#### INFORMATION SHOWN:
------------------------
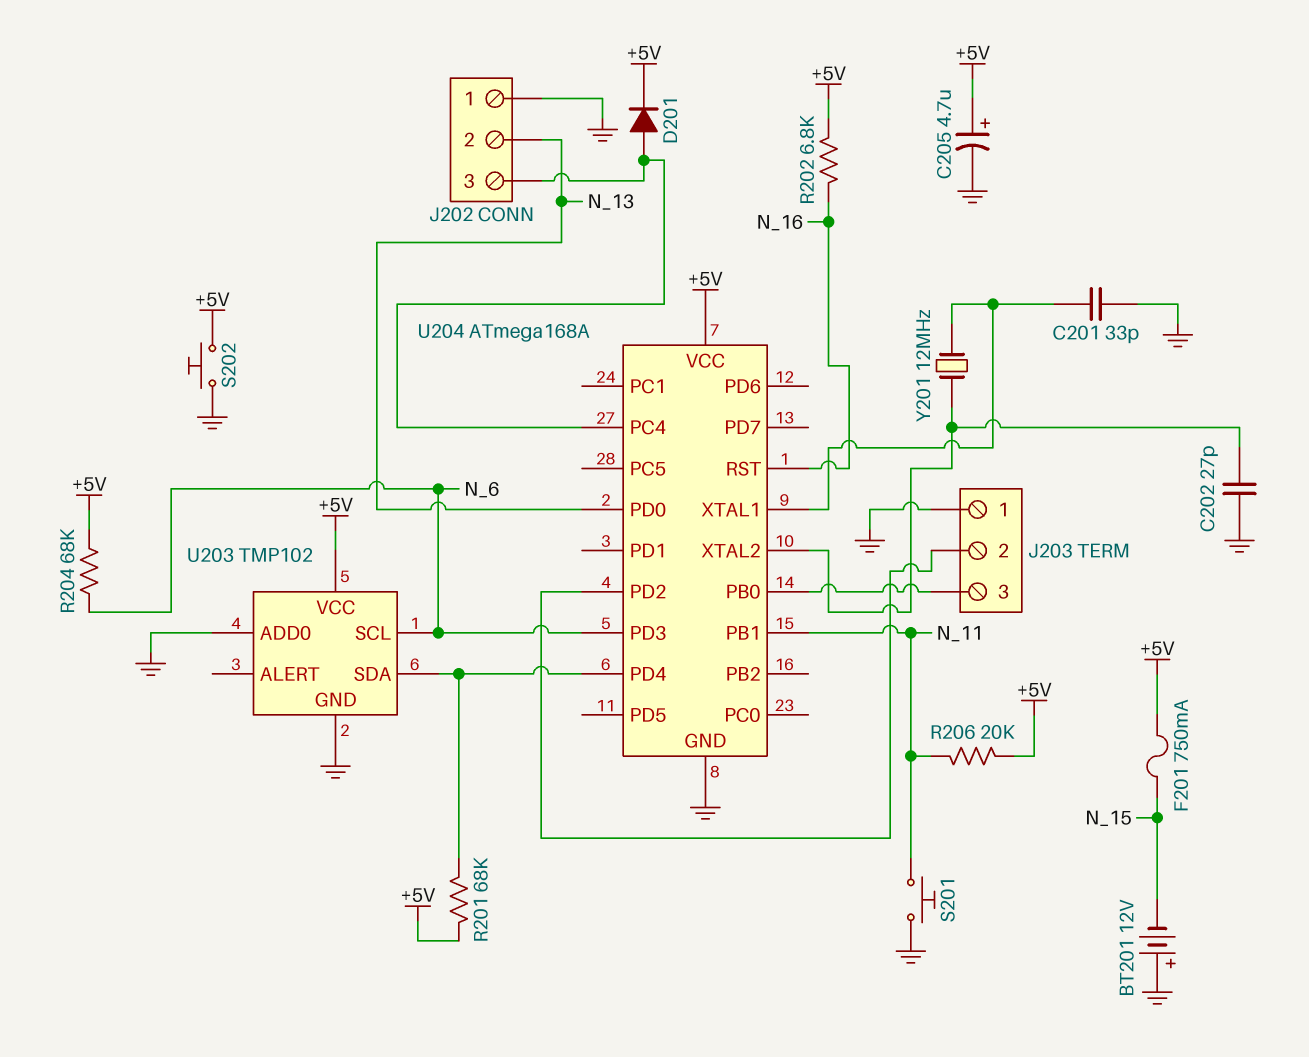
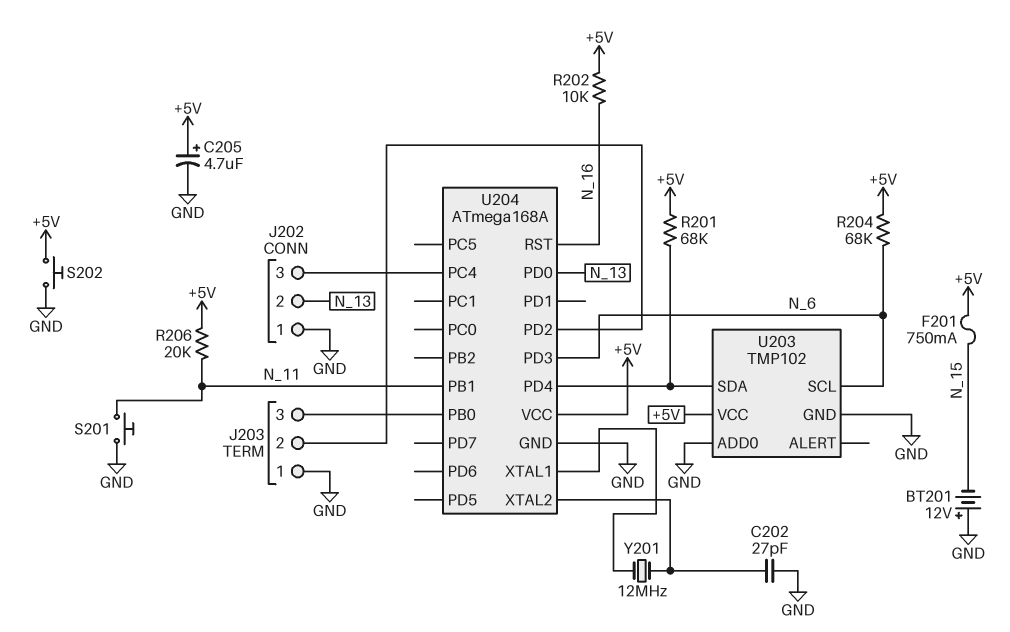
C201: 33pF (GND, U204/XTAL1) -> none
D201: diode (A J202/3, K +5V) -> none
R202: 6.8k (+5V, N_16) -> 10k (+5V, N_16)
------------------------
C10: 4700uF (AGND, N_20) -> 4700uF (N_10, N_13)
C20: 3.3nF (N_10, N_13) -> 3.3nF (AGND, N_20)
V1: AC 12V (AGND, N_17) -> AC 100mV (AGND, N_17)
------------------------
#### ACTIVITY:
Return, unchanged, the run of lines above that opens with the line containing "D201: diode (A J202/3, K +5V) -> none" and closes with the line containing "R202: 6.8k (+5V, N_16) -> 10k (+5V, N_16)". Include both.

#### RESULT:
D201: diode (A J202/3, K +5V) -> none
R202: 6.8k (+5V, N_16) -> 10k (+5V, N_16)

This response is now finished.